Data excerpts
################

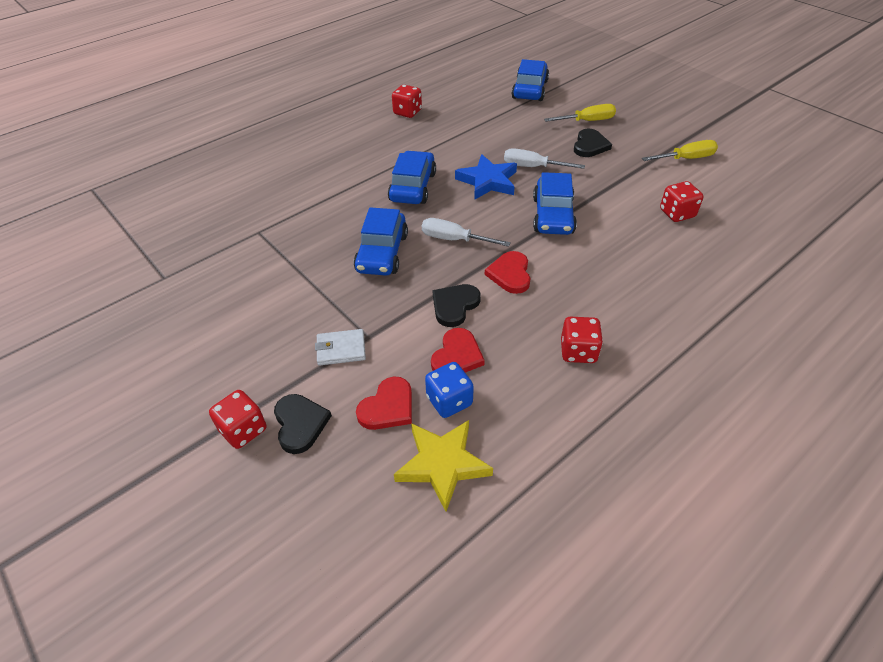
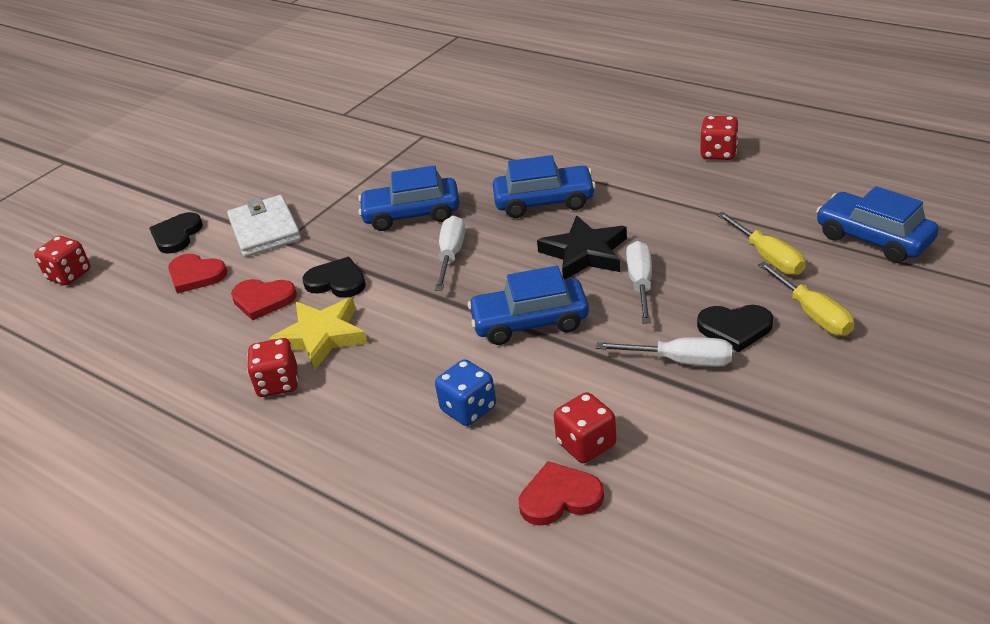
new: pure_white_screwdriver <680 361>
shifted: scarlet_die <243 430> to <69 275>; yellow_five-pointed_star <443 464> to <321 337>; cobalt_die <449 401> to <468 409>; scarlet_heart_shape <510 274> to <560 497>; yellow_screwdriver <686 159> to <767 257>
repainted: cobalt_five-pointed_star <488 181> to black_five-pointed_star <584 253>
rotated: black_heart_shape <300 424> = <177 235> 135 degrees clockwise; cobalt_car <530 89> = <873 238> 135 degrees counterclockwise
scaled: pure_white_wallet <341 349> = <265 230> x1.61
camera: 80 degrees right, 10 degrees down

################

[Assignment] Reproduce only the lines running from the one that contains "rotated: black_heart_shape <300" to the last line of the records.

[Final answer]
rotated: black_heart_shape <300 424> = <177 235> 135 degrees clockwise; cobalt_car <530 89> = <873 238> 135 degrees counterclockwise
scaled: pure_white_wallet <341 349> = <265 230> x1.61
camera: 80 degrees right, 10 degrees down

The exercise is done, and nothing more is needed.